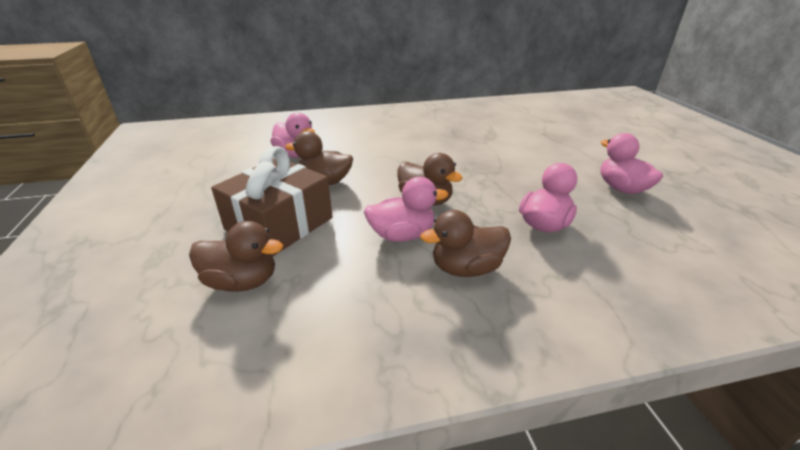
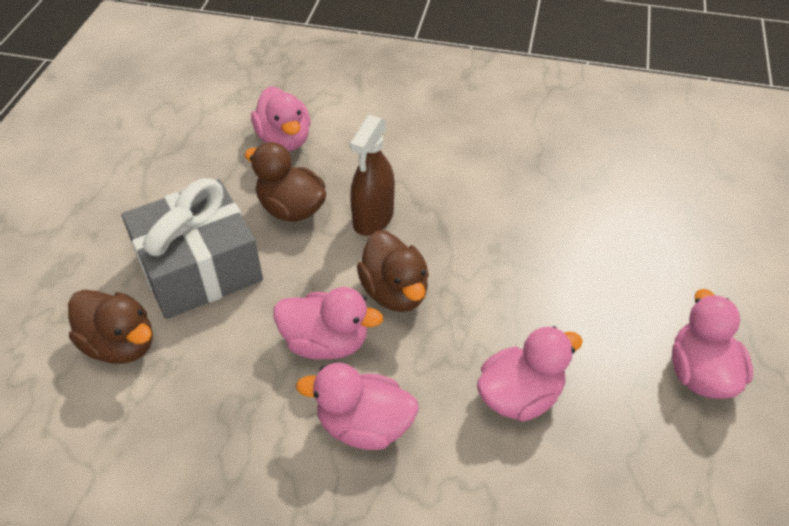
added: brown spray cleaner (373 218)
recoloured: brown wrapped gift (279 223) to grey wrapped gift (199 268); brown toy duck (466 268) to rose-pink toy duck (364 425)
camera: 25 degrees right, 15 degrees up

...

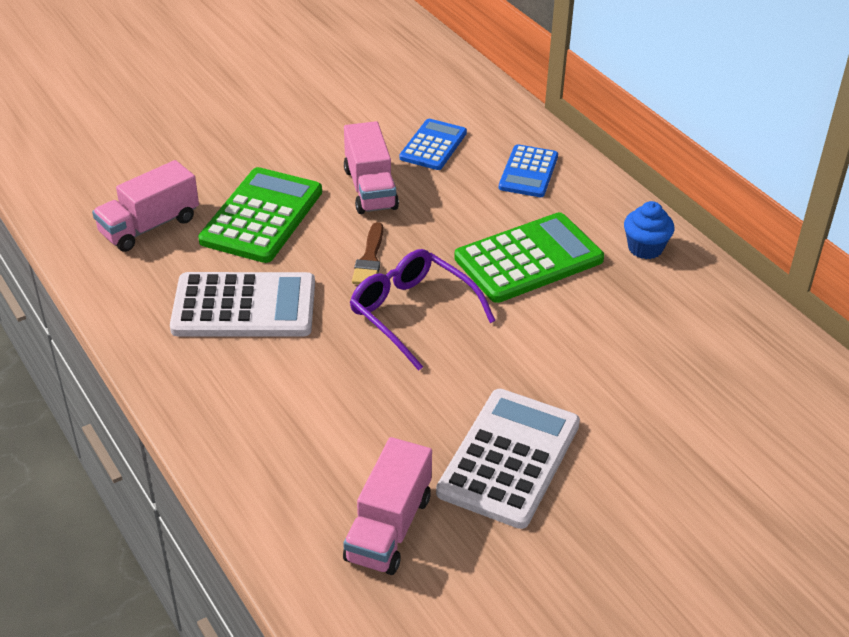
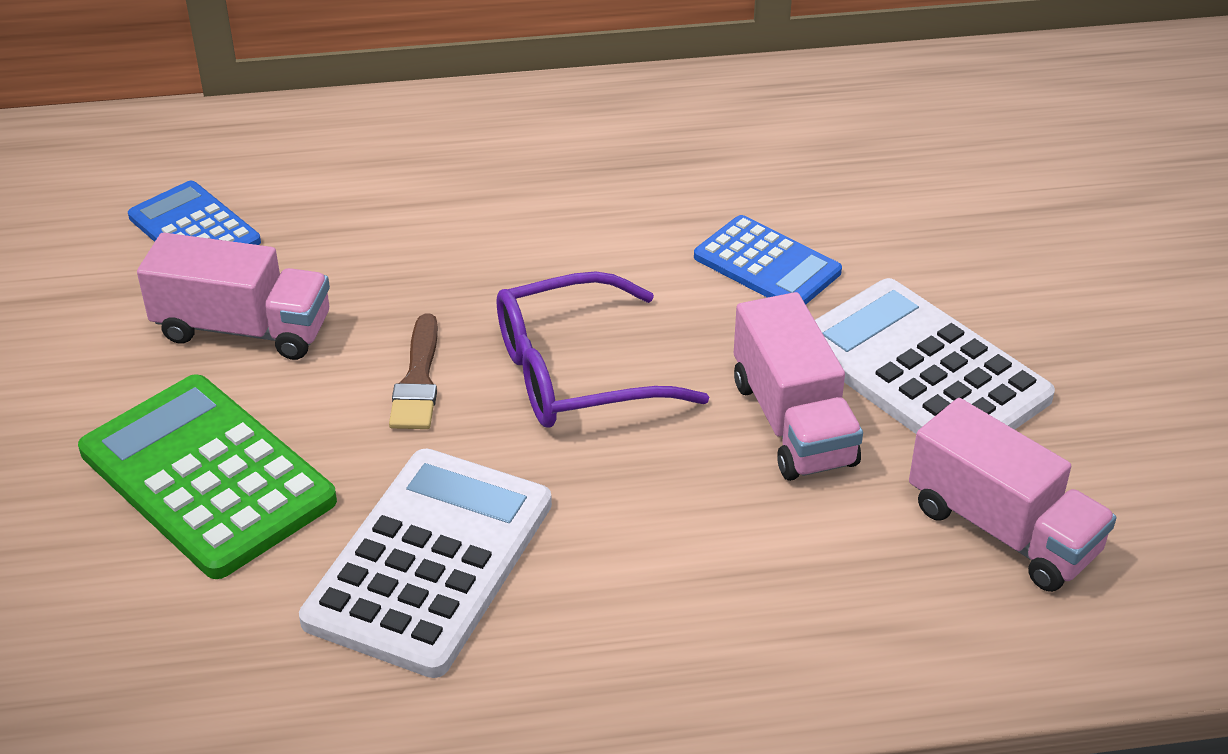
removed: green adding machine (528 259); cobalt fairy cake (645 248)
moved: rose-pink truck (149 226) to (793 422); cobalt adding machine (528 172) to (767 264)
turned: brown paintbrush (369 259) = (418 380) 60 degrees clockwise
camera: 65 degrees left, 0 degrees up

# To do
The reply should consist solely of the lines above from the one that has "moved: rose-pink truck" through the one that has "camera: 65 degrees left, 0 degrees up", reproduced exactly.

# Response
moved: rose-pink truck (149 226) to (793 422); cobalt adding machine (528 172) to (767 264)
turned: brown paintbrush (369 259) = (418 380) 60 degrees clockwise
camera: 65 degrees left, 0 degrees up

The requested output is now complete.